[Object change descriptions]
§ §

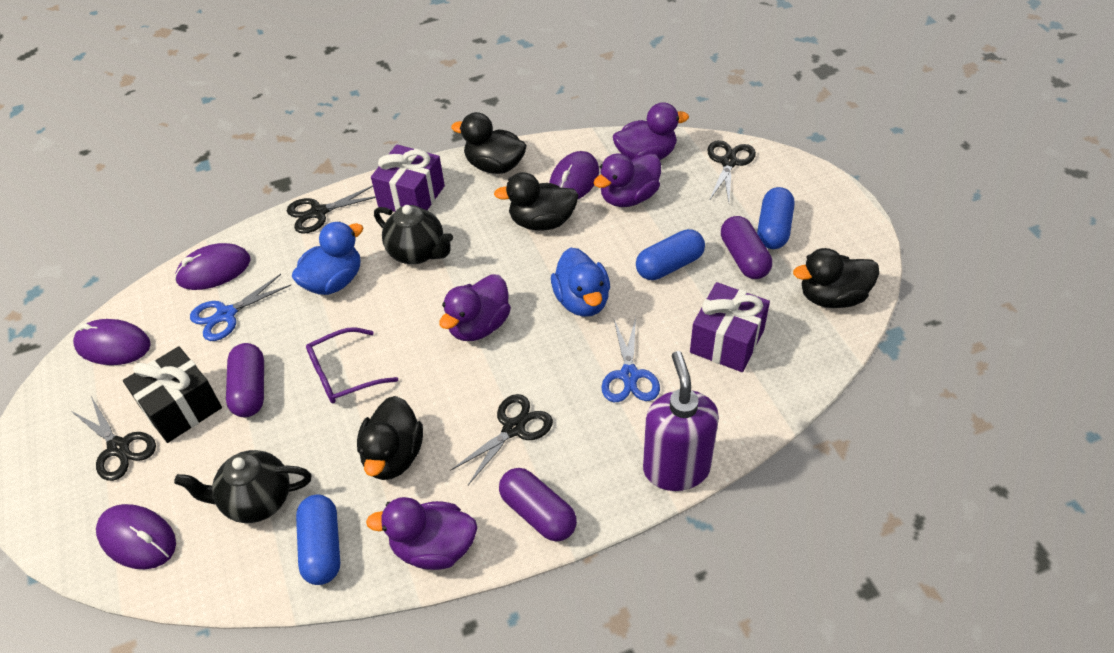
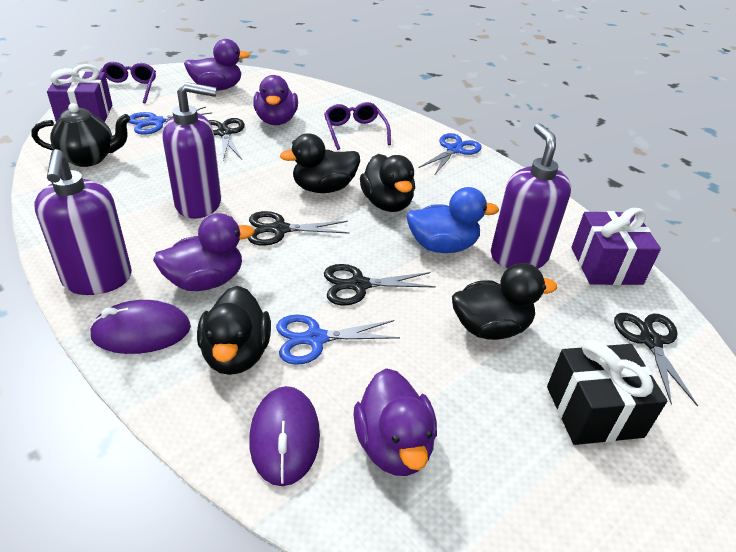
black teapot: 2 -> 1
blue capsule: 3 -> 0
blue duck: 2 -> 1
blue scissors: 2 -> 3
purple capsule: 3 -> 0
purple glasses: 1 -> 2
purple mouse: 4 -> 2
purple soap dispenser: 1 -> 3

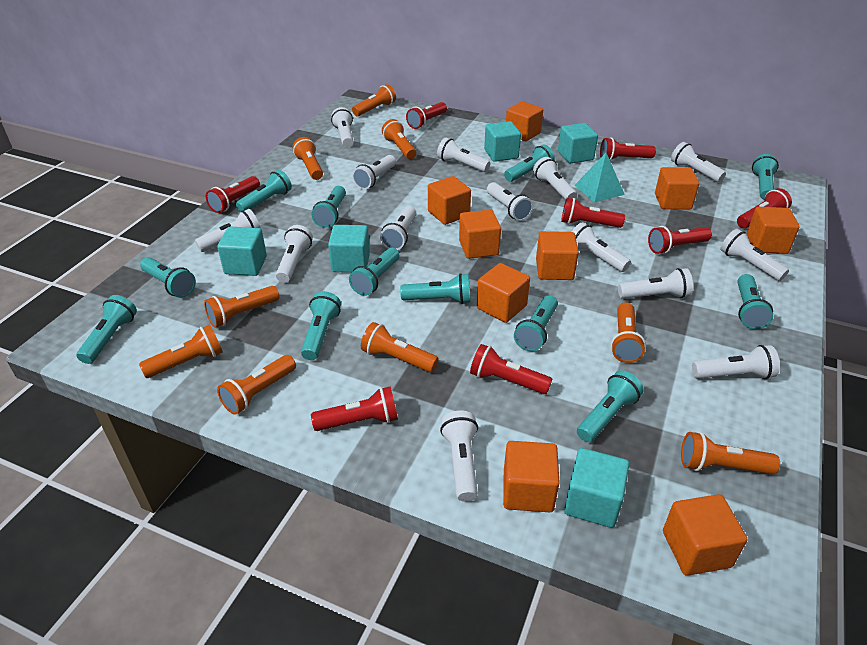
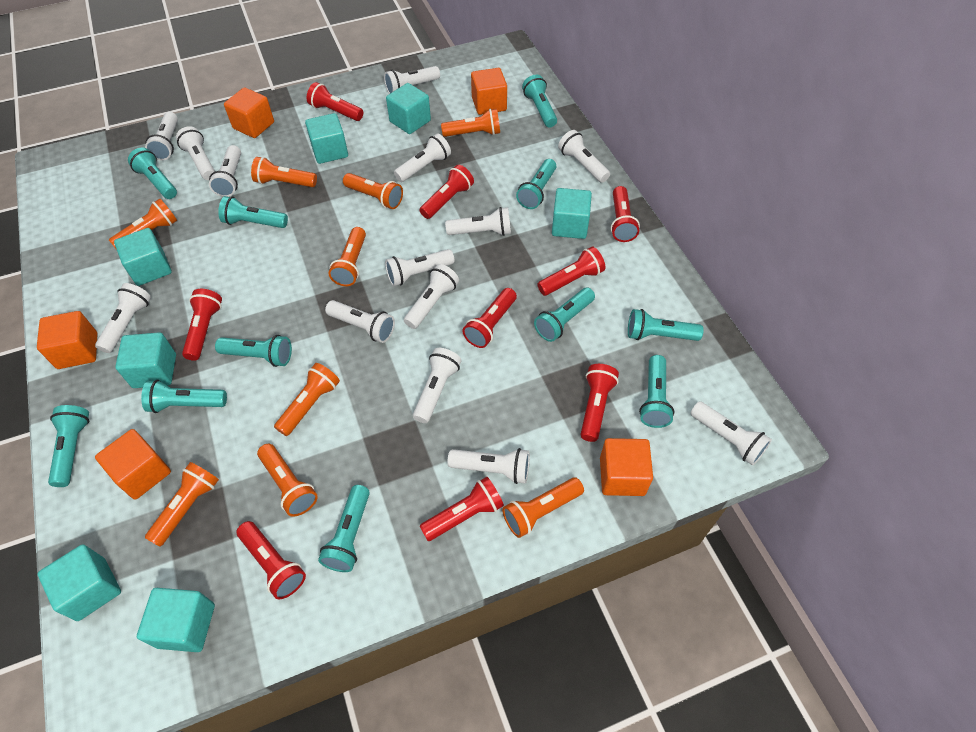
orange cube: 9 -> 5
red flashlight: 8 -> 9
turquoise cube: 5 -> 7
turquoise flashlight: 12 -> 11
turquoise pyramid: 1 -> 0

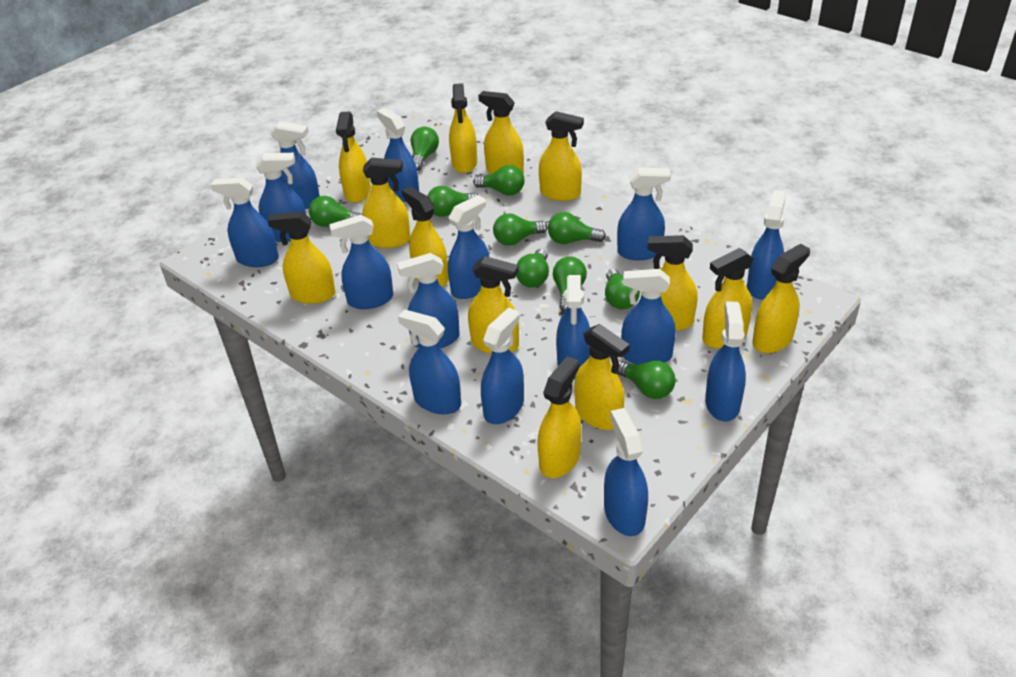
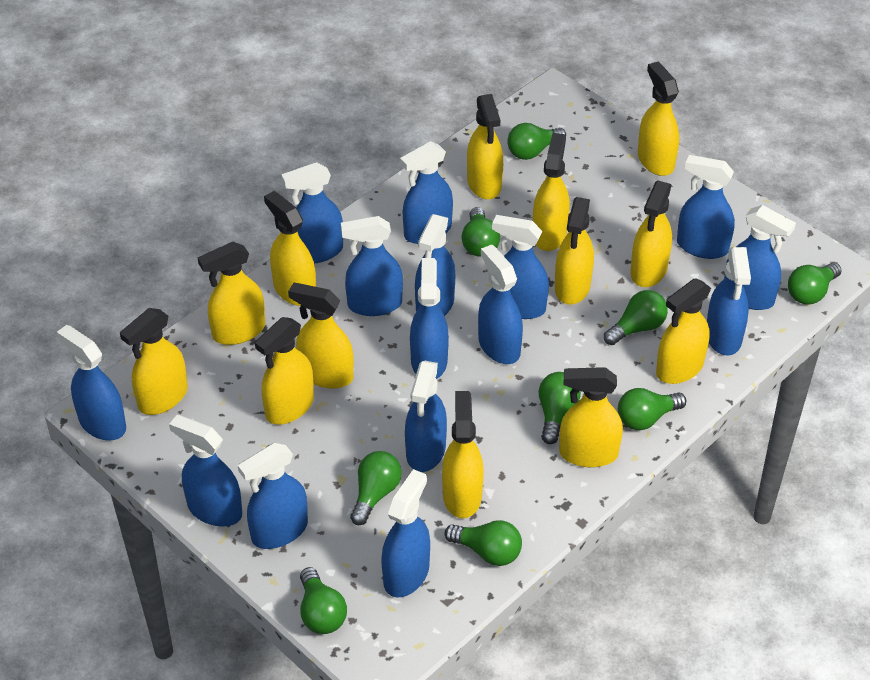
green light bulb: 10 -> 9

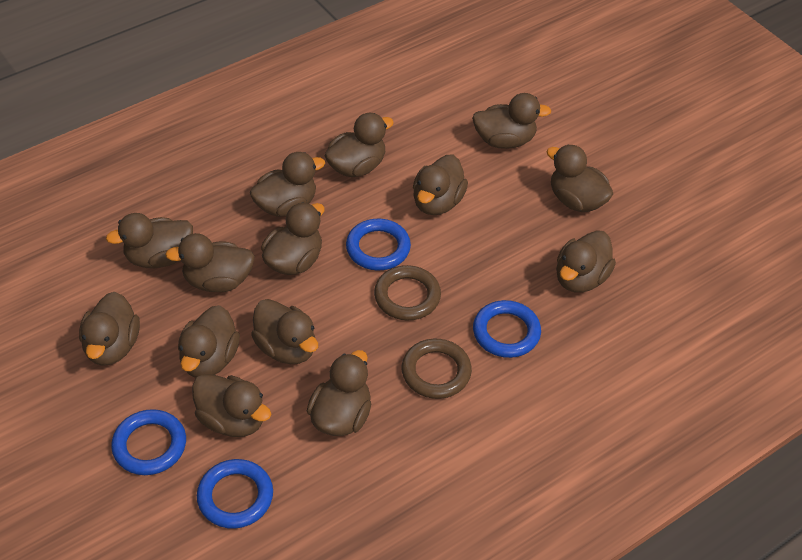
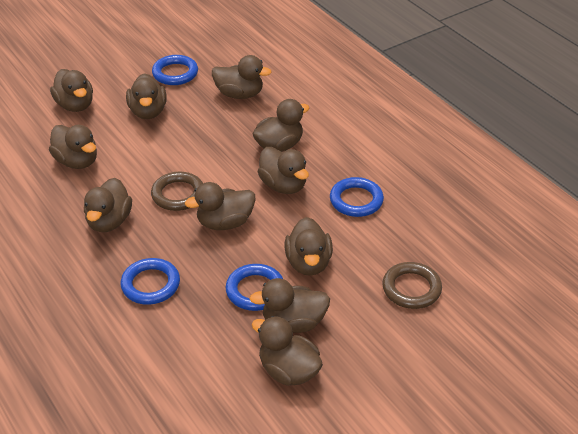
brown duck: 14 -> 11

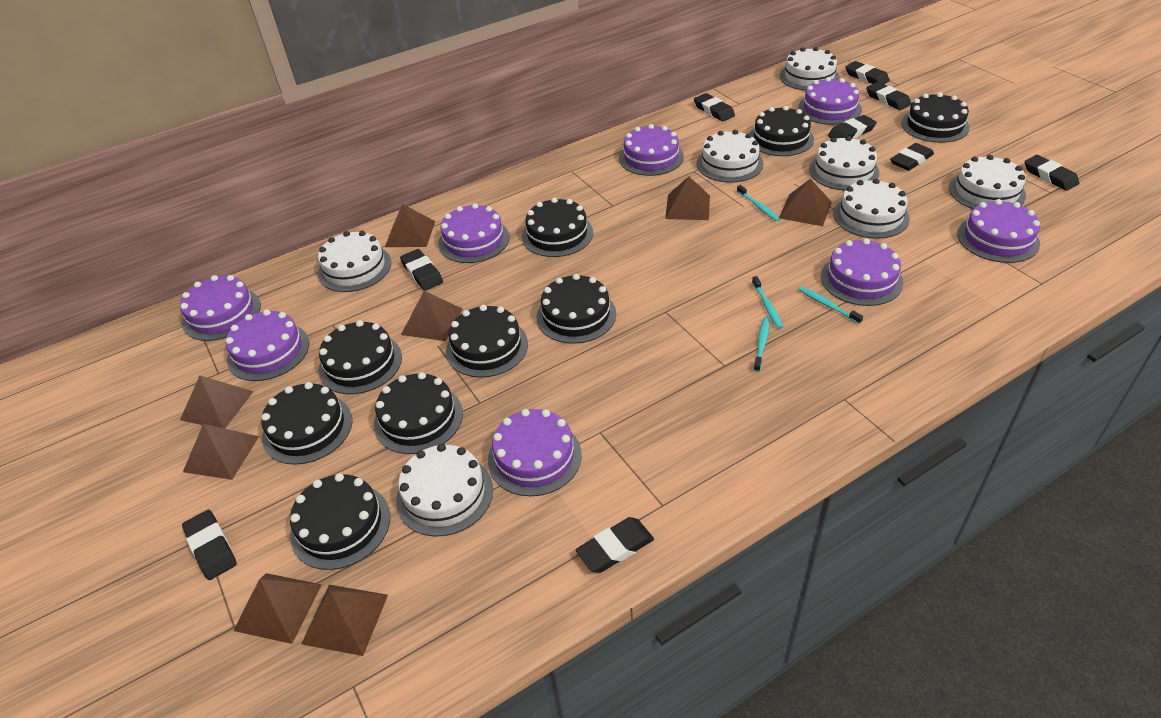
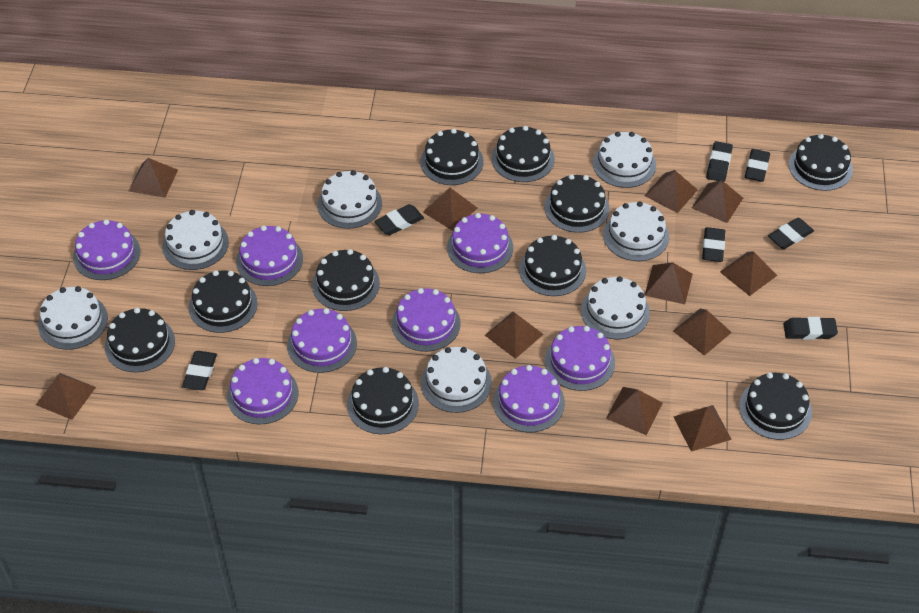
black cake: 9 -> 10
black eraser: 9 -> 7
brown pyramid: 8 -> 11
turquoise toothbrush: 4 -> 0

§ §

[Required work]
Nothing but an exact copy is needed, covering the lines from the line with "brown duck: 14 -> 11" through the last line of the entries, pictures excluded.

[Exercise answer]
brown duck: 14 -> 11

black cake: 9 -> 10
black eraser: 9 -> 7
brown pyramid: 8 -> 11
turquoise toothbrush: 4 -> 0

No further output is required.